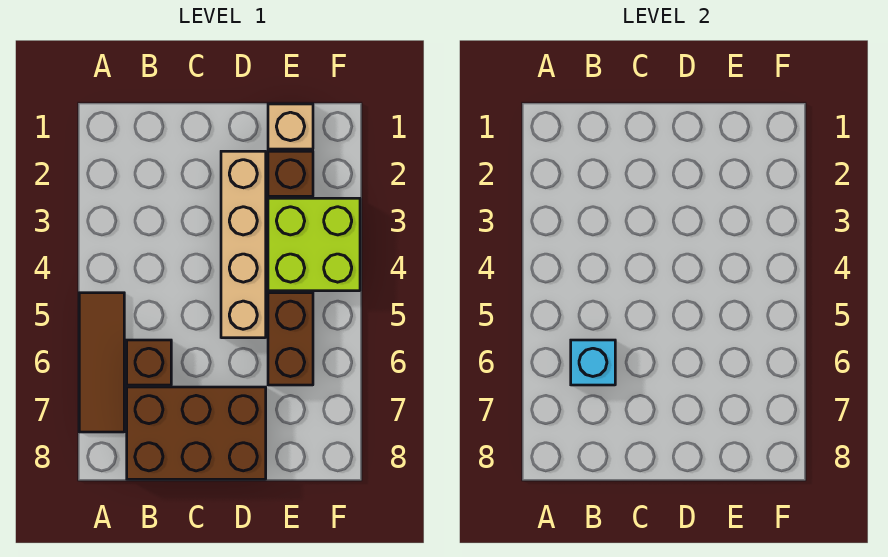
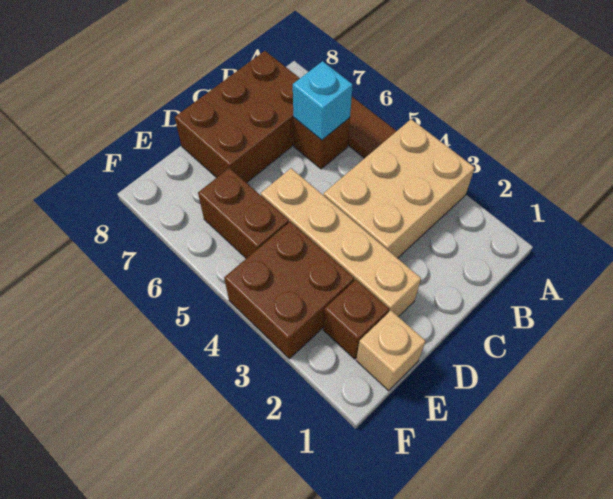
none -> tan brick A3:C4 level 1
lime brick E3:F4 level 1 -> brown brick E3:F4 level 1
---
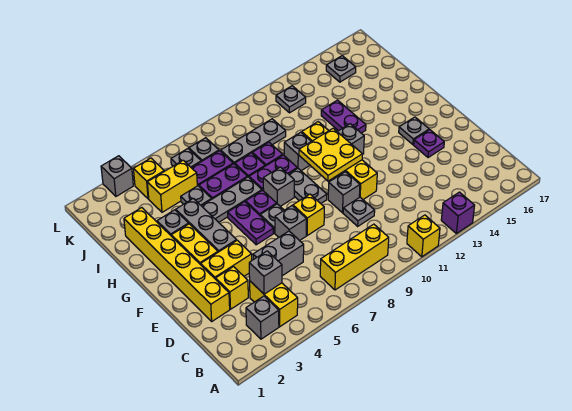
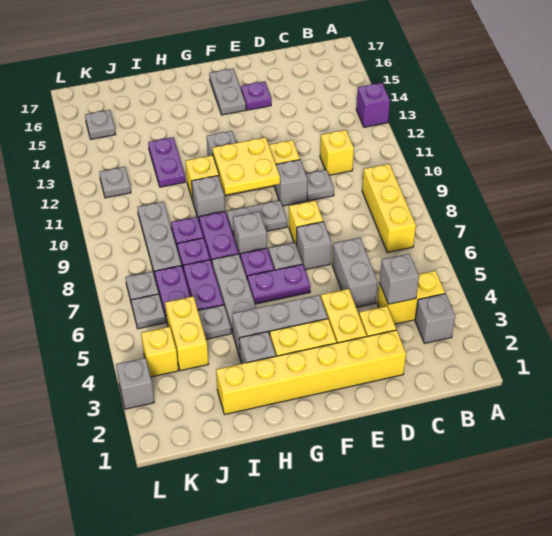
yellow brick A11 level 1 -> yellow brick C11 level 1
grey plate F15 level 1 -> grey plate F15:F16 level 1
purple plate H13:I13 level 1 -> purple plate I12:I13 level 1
--
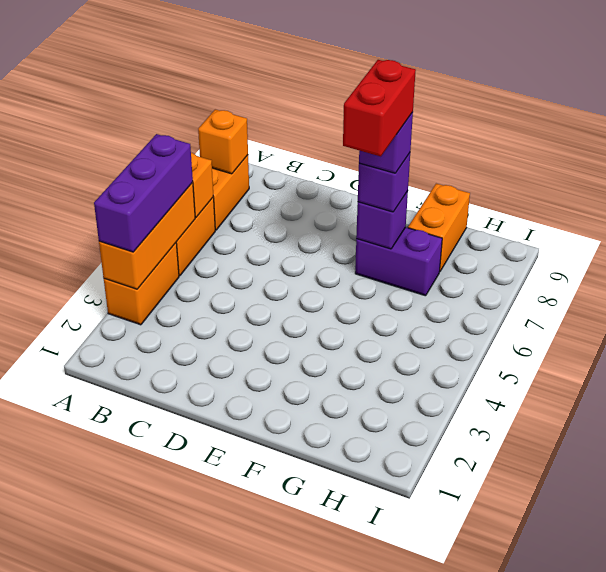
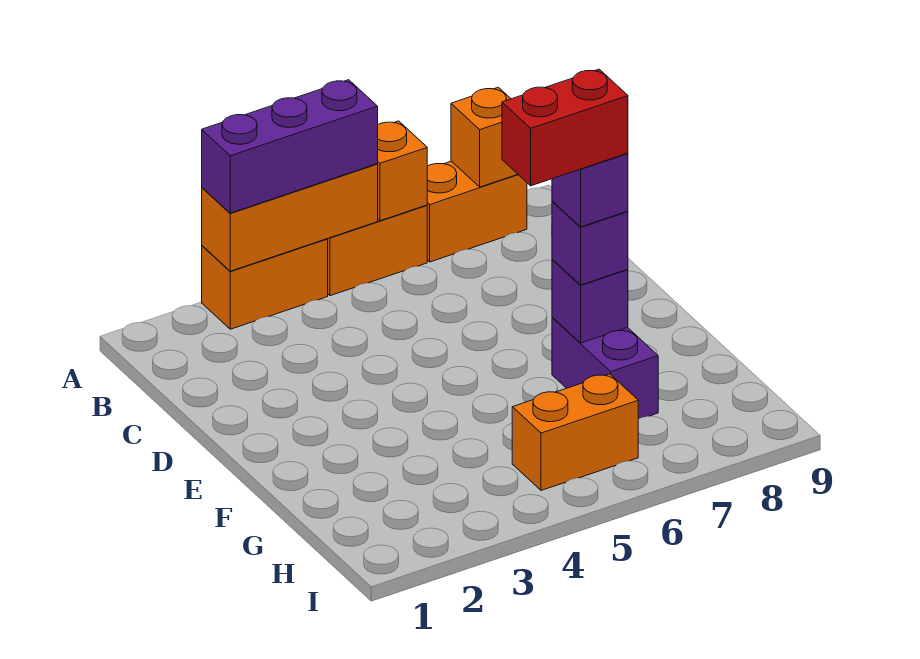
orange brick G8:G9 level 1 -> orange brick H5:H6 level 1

= ASSIGNMENT =
Look through the data above. Copy every line with the string "plate" in it.

= TASK OUTPUT =
grey plate F15 level 1 -> grey plate F15:F16 level 1
purple plate H13:I13 level 1 -> purple plate I12:I13 level 1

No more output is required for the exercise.